Source material Block Start
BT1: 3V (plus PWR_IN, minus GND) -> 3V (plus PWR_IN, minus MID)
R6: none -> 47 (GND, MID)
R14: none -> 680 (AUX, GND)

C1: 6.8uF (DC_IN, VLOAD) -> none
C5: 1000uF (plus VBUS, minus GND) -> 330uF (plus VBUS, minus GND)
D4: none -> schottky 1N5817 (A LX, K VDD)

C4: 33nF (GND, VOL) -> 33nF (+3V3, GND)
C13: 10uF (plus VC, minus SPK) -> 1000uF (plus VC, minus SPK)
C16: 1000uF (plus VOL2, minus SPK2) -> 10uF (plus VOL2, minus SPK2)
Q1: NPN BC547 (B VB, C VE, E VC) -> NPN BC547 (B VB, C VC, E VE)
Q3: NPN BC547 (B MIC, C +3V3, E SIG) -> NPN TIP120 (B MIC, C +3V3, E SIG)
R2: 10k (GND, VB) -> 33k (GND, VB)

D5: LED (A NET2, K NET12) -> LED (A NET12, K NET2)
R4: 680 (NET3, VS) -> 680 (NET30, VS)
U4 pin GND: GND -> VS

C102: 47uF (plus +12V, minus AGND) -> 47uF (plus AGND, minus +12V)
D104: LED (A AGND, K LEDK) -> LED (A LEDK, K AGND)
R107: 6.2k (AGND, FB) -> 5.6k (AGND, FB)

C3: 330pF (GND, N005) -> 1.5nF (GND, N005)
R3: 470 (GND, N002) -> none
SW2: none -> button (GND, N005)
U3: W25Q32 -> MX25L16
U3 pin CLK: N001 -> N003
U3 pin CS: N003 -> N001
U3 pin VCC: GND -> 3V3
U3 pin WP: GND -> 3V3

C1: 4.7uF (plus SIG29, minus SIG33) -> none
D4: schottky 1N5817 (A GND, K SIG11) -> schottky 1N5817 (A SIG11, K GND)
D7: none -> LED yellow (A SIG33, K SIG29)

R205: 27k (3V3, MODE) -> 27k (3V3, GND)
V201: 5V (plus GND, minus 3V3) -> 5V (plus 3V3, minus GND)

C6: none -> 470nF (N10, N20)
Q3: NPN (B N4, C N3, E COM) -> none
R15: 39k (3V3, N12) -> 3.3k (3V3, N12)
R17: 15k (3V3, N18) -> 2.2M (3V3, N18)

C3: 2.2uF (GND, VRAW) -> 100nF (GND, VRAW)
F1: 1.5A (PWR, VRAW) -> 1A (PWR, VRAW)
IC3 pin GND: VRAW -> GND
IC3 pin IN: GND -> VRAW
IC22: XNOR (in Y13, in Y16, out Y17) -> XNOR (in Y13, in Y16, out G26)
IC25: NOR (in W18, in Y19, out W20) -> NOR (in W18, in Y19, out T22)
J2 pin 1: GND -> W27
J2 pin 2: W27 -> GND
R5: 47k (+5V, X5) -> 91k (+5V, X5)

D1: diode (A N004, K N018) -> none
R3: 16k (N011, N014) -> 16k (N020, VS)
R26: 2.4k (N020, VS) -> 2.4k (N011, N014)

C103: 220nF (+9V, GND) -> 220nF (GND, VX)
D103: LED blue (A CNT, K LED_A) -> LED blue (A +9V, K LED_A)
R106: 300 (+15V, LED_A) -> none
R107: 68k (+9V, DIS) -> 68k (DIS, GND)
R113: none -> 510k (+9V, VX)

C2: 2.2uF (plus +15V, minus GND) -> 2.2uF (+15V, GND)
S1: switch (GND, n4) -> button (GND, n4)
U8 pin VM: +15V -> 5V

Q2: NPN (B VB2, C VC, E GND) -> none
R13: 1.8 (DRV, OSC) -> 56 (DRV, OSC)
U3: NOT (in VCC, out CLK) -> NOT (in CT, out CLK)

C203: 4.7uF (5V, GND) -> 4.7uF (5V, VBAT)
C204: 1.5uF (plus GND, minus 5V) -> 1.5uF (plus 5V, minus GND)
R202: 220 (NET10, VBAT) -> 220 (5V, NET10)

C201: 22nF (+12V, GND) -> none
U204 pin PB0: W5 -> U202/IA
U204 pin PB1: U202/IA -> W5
Source material Block End
:: Problem description ::
Each line from the top of the records down to the one with "C13: 10uF (plus" must be retyped exactly; include both ends and nothing else.

:: Solution to this exercise ::
BT1: 3V (plus PWR_IN, minus GND) -> 3V (plus PWR_IN, minus MID)
R6: none -> 47 (GND, MID)
R14: none -> 680 (AUX, GND)

C1: 6.8uF (DC_IN, VLOAD) -> none
C5: 1000uF (plus VBUS, minus GND) -> 330uF (plus VBUS, minus GND)
D4: none -> schottky 1N5817 (A LX, K VDD)

C4: 33nF (GND, VOL) -> 33nF (+3V3, GND)
C13: 10uF (plus VC, minus SPK) -> 1000uF (plus VC, minus SPK)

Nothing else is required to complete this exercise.